» **Task objective**: Write the line that contains "(195, 257) = (294, 200): pink" and each one after it, word for word, ending with the final line of the data.

» **Collected data**:
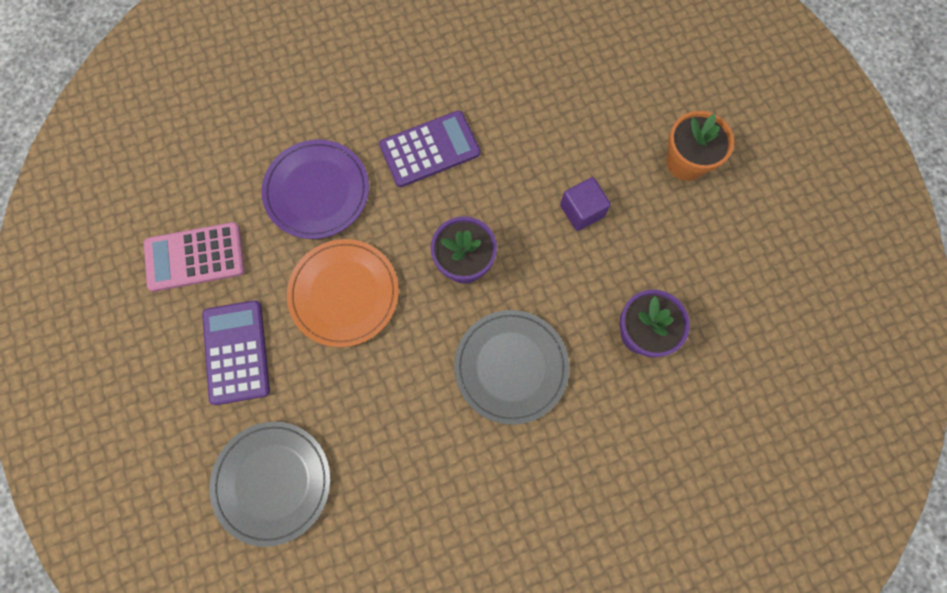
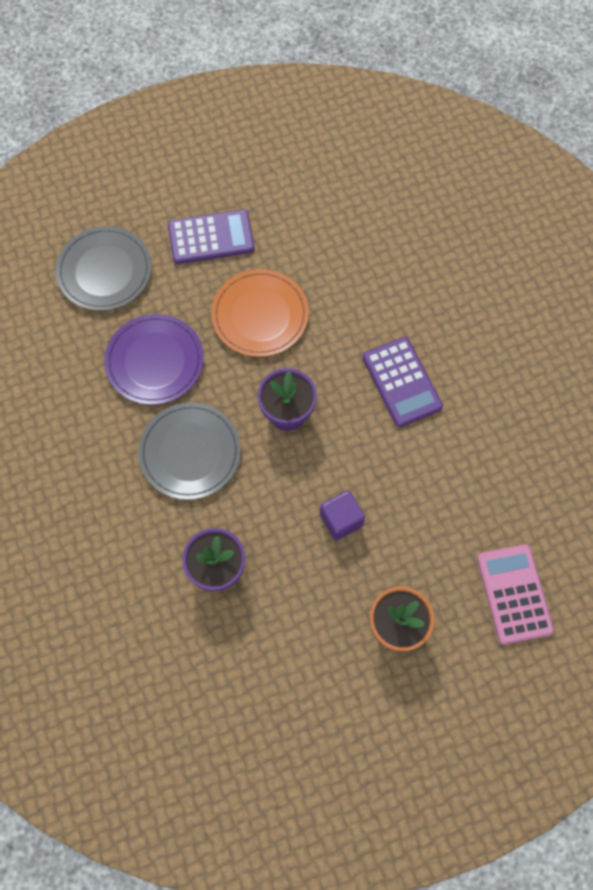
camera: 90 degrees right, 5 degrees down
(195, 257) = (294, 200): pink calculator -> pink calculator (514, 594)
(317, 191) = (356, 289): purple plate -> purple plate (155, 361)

» **Answer to the exercise**:
(195, 257) = (294, 200): pink calculator -> pink calculator (514, 594)
(317, 191) = (356, 289): purple plate -> purple plate (155, 361)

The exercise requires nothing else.